ABOUT THIS EXERCISE: The lines needed are those below that contain the word "black"; copy each one.
........
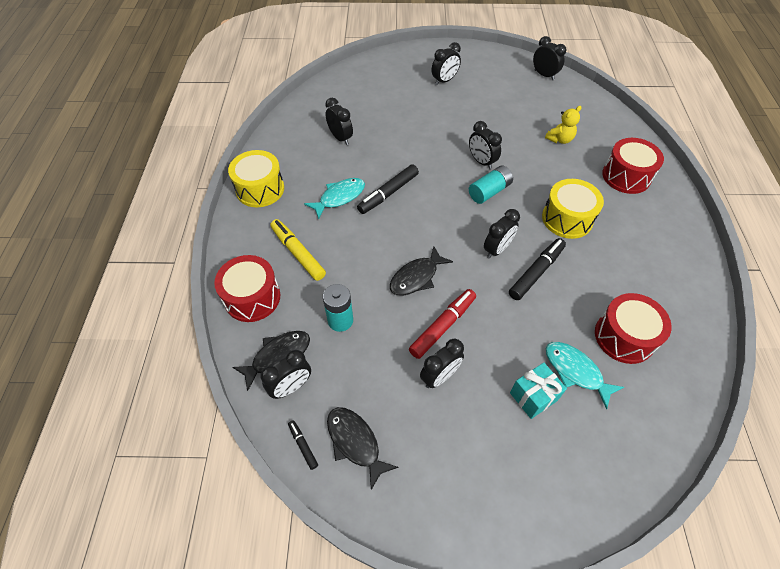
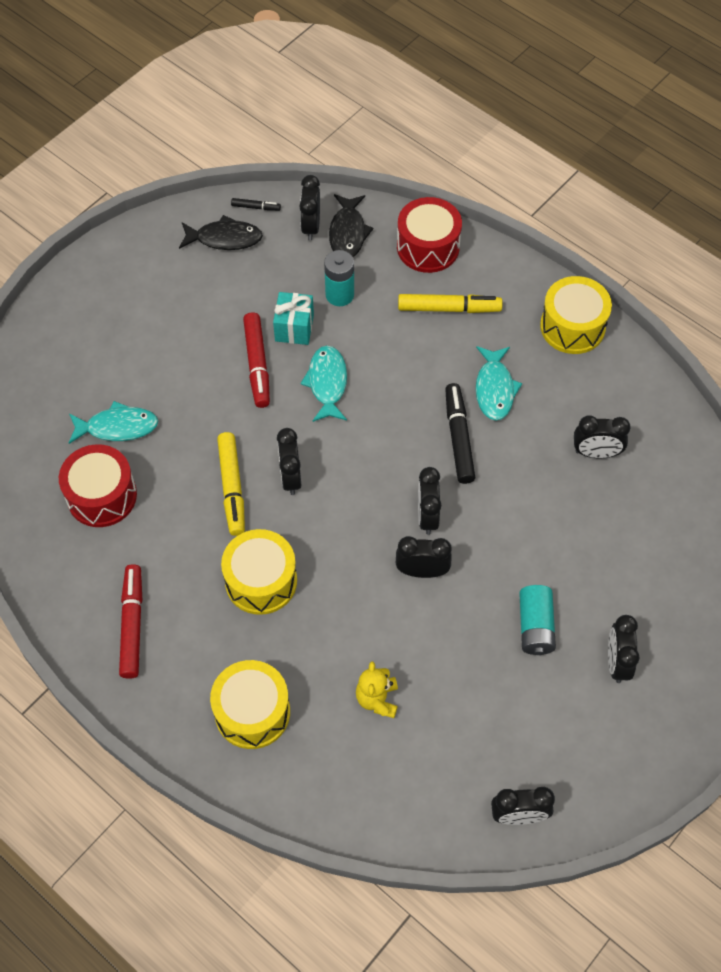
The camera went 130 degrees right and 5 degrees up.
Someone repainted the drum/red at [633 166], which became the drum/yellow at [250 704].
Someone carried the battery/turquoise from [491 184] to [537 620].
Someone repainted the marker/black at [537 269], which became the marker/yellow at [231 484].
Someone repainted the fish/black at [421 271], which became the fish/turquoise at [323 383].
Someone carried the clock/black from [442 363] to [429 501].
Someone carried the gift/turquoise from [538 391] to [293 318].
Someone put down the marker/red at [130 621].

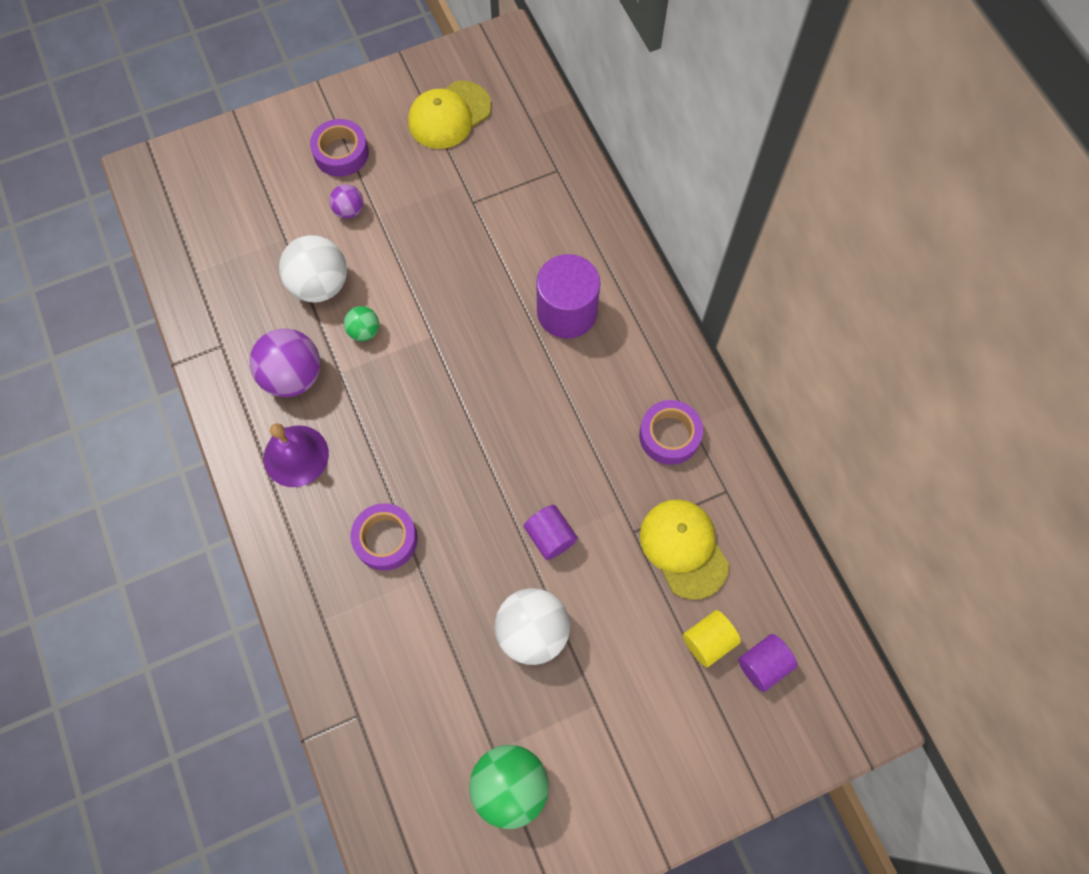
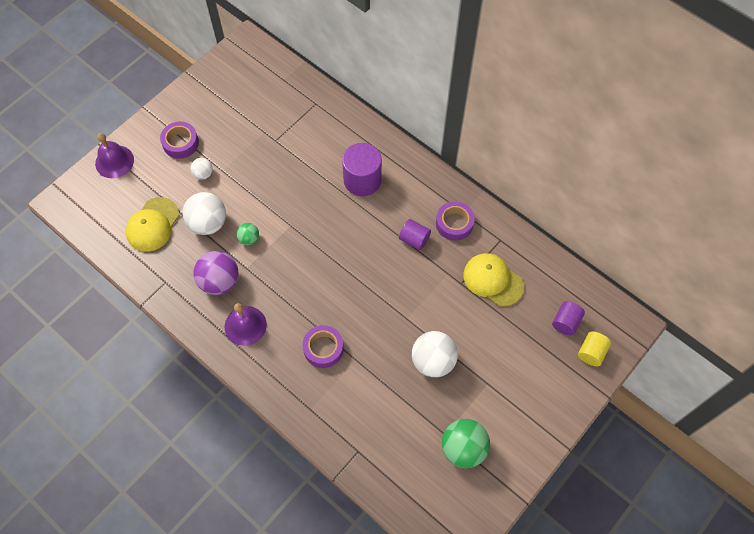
The camera went 25 degrees left and 5 degrees down.
Someone carried the cap/yellow from [449 115] to [153 224].
Someone repainted the ball/purple at [346 201], which became the ball/white at [201 169].
Someone carried the cylinder/purple from [551 532] to [415 234].
Someone carried the cylinder/yellow from [712 638] to [594 349].
Someone put down the bell/purple at [114 155].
........
REPLY:
Someone repainted the marker/black at [537 269], which became the marker/yellow at [231 484].
Someone repainted the fish/black at [421 271], which became the fish/turquoise at [323 383].
Someone carried the clock/black from [442 363] to [429 501].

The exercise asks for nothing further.